INSTRUCTIONS TO FOLLOW:
Copy out each line of the entries below in which the string "building" appears.

MATERIAL SHOWN:
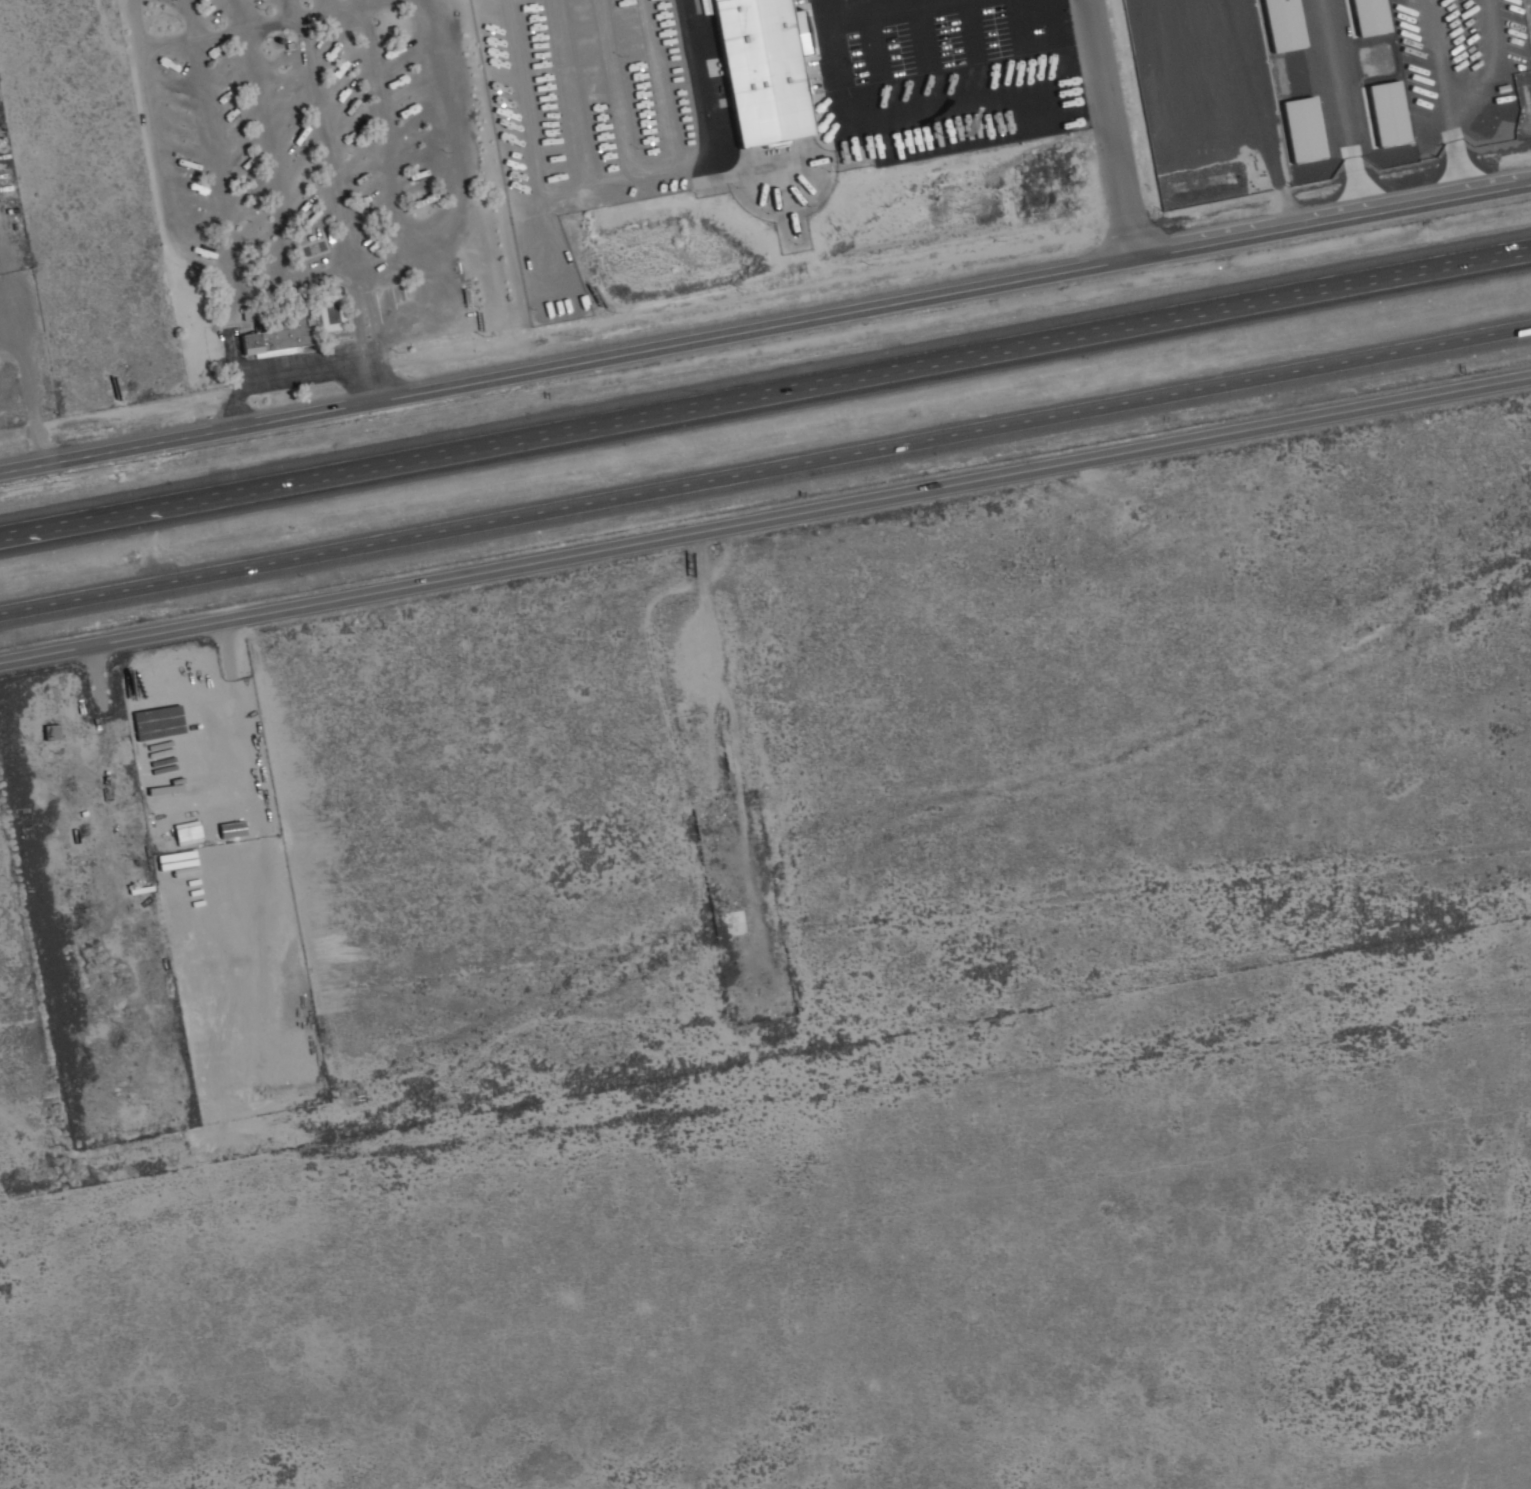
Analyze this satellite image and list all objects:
building: (1367, 17)
building: (1280, 25)
building: (1231, 68)
building: (760, 70)
parking lot: (1468, 71)
building: (1156, 75)
road: (691, 78)
road: (1268, 90)
building: (1385, 114)
road: (1109, 126)
building: (1299, 130)
flagpole: (943, 137)
road: (1289, 200)
road: (889, 299)
building: (331, 313)
road: (1075, 331)
road: (369, 335)
building: (279, 337)
road: (27, 369)
road: (287, 377)
road: (123, 447)
road: (765, 468)
road: (309, 474)
road: (764, 514)
building: (50, 733)
building: (723, 919)

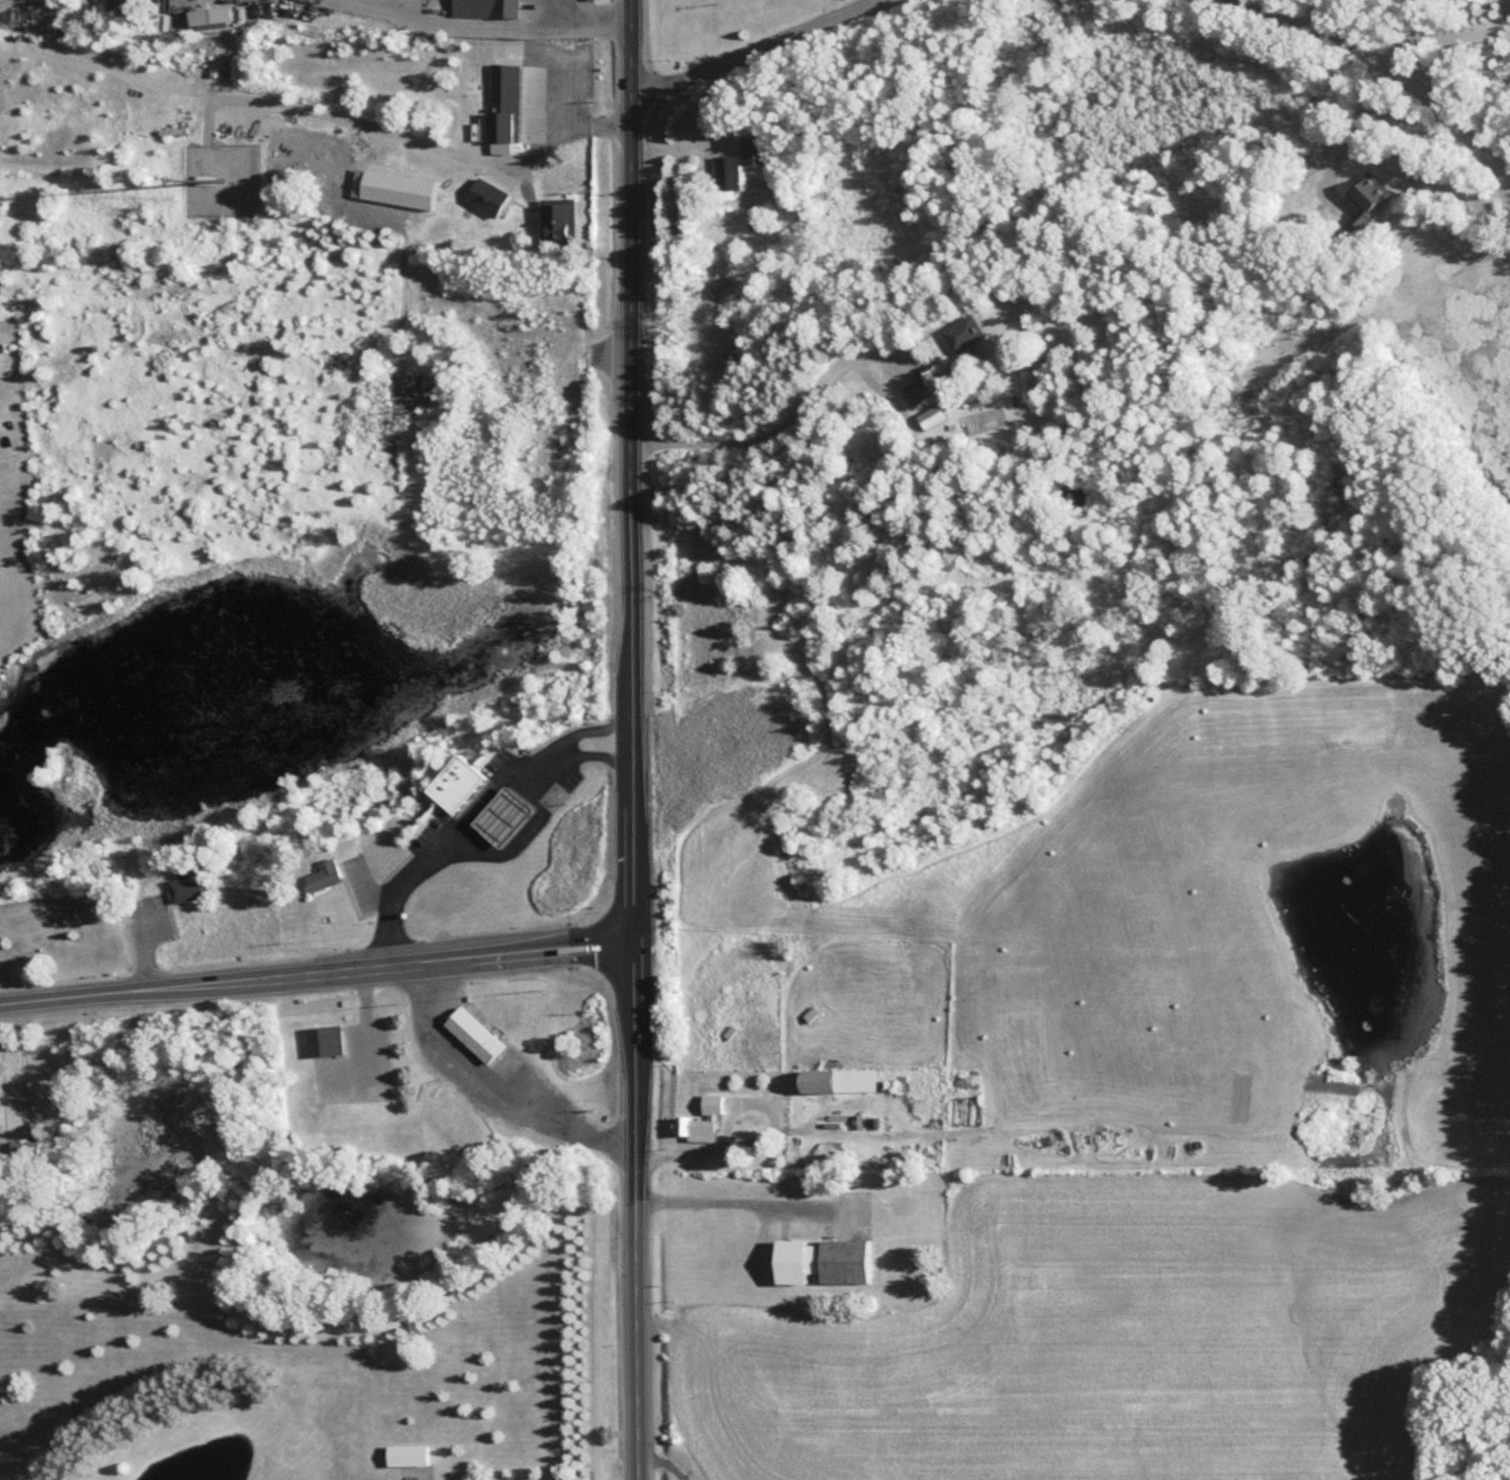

SOLUTION TO THE EXERCISE:
building: (1367, 17)
building: (1280, 25)
building: (1231, 68)
building: (760, 70)
building: (1156, 75)
building: (1385, 114)
building: (1299, 130)
building: (331, 313)
building: (279, 337)
building: (50, 733)
building: (723, 919)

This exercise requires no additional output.